**Goal of the exercise**
For the entries below, repeat exactly each line starting with the one that contains "R2: 470 (SIG5, SIG9) -> 3.3k (SIG5, SIG9)" and going on through the one that contains "R7: 1k (DGND, SIG14) -> none", and no others.

***** Input data

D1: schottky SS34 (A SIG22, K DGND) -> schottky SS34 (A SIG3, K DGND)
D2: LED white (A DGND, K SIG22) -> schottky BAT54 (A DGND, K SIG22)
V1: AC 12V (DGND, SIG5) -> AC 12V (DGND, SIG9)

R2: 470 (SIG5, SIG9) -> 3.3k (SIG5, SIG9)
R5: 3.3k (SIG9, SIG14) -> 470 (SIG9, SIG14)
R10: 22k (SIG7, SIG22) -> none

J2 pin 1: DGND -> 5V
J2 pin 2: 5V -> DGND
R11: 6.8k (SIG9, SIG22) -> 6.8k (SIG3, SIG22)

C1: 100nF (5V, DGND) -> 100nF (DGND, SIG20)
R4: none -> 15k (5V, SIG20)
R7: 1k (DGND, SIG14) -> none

**********
***** Input data

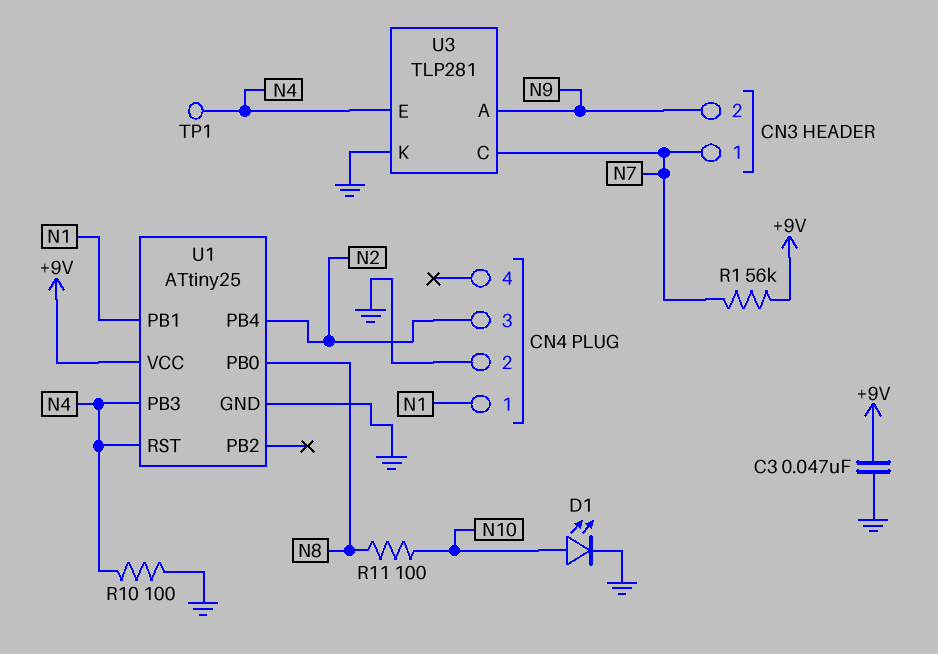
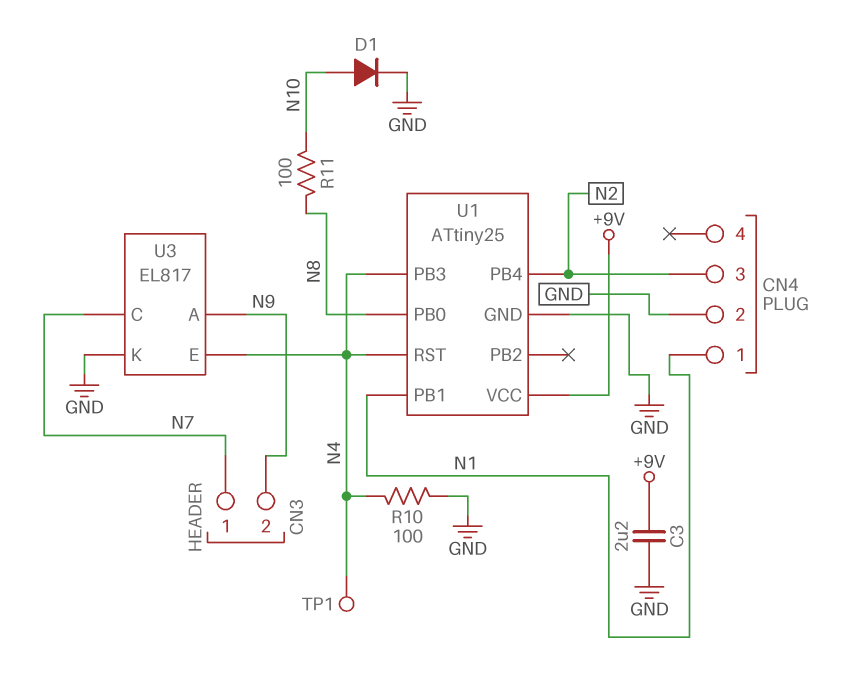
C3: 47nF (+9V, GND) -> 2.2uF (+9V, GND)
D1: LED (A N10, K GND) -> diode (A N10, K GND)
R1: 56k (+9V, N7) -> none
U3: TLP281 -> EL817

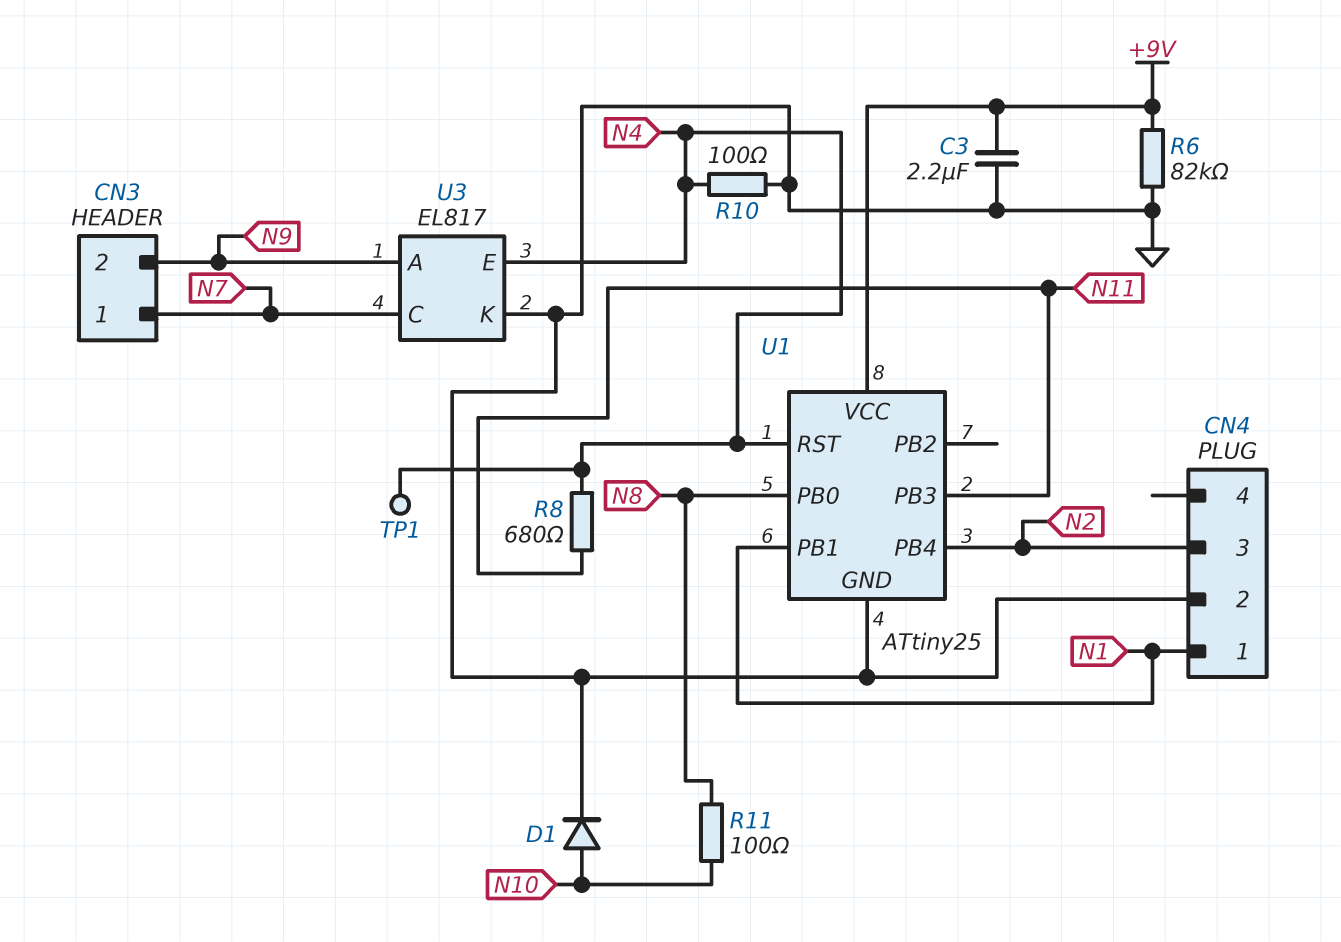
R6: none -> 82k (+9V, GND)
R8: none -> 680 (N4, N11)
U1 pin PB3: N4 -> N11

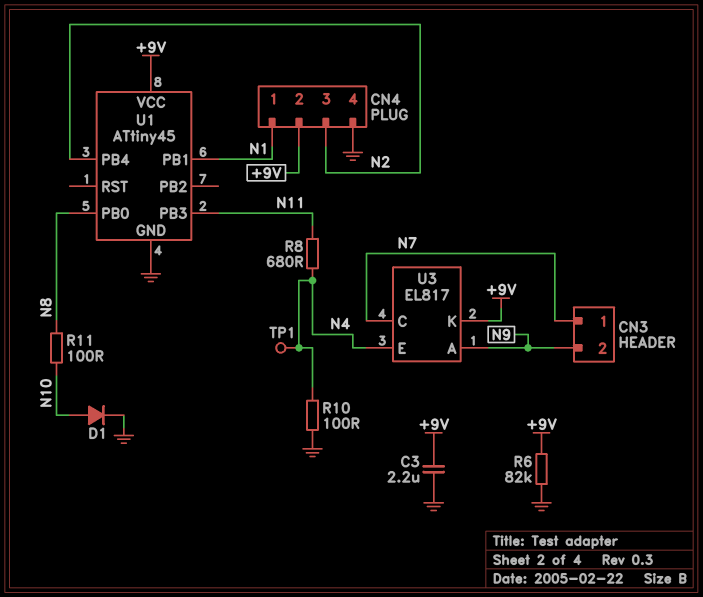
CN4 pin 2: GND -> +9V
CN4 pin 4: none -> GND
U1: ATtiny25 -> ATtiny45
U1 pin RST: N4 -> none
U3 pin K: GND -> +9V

**********

**Written answer**
R2: 470 (SIG5, SIG9) -> 3.3k (SIG5, SIG9)
R5: 3.3k (SIG9, SIG14) -> 470 (SIG9, SIG14)
R10: 22k (SIG7, SIG22) -> none

J2 pin 1: DGND -> 5V
J2 pin 2: 5V -> DGND
R11: 6.8k (SIG9, SIG22) -> 6.8k (SIG3, SIG22)

C1: 100nF (5V, DGND) -> 100nF (DGND, SIG20)
R4: none -> 15k (5V, SIG20)
R7: 1k (DGND, SIG14) -> none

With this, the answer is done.